⟨

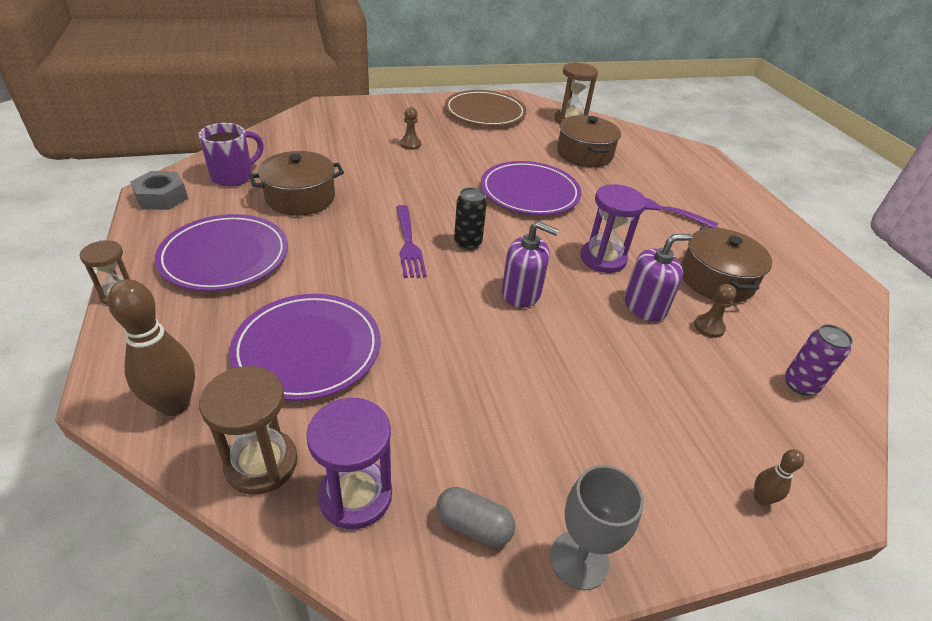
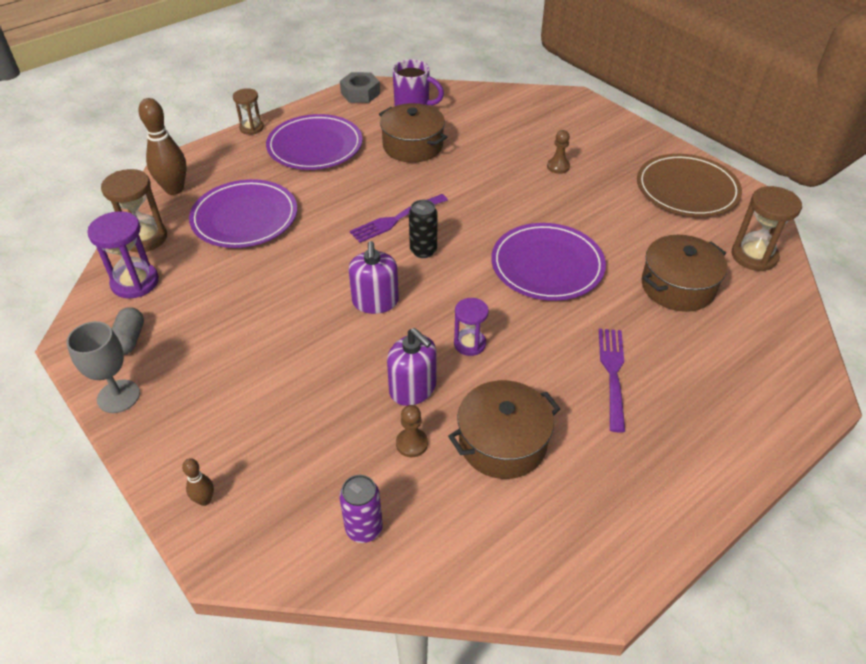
camera: 70 degrees right, 5 degrees up
(603, 259) = (469, 344): purple hourglass -> purple hourglass, size x0.64

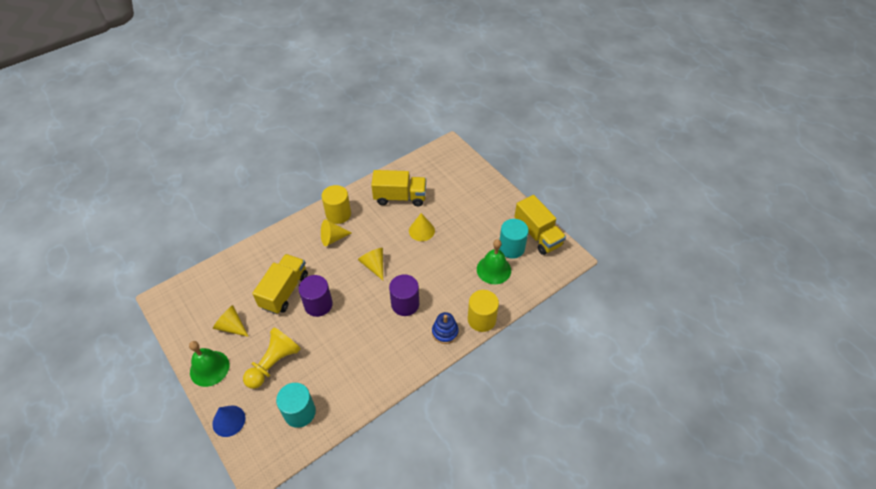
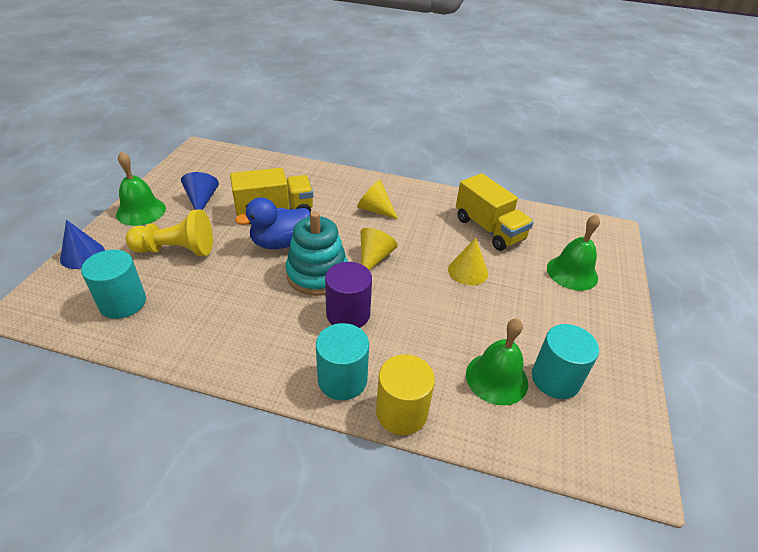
camera: 50 degrees right, 10 degrees down
(231, 326) = (202, 200): yellow cone -> blue cone
(318, 304) = (280, 243): purple cylinder -> blue duck
(338, 214) = (409, 198): yellow cylinder -> none
(363, 301) = (317, 274): none -> turquoise stacking toy
(445, 332) = (342, 379): blue stacking toy -> turquoise cylinder
(461, 188) = (572, 272): none -> green bell
(537, 235) = (616, 399): yellow truck -> none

⟩

### Instructions for the task
Exactly retype each record above, dropping images.

### Reply
camera: 70 degrees right, 5 degrees up
(603, 259) = (469, 344): purple hourglass -> purple hourglass, size x0.64

camera: 50 degrees right, 10 degrees down
(231, 326) = (202, 200): yellow cone -> blue cone
(318, 304) = (280, 243): purple cylinder -> blue duck
(338, 214) = (409, 198): yellow cylinder -> none
(363, 301) = (317, 274): none -> turquoise stacking toy
(445, 332) = (342, 379): blue stacking toy -> turquoise cylinder
(461, 188) = (572, 272): none -> green bell
(537, 235) = (616, 399): yellow truck -> none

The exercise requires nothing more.